**Work to be completed**
Please return only the lines from the one holding "purple brick D3:F3" through the one holding "purple brick J4", exactly as they appear in the records below, both ends included.

**Records provided**
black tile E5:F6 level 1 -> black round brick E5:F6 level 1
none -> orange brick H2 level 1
...
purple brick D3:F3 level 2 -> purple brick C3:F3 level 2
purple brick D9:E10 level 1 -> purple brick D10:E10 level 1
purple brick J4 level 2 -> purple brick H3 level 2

**Finished task**
purple brick D3:F3 level 2 -> purple brick C3:F3 level 2
purple brick D9:E10 level 1 -> purple brick D10:E10 level 1
purple brick J4 level 2 -> purple brick H3 level 2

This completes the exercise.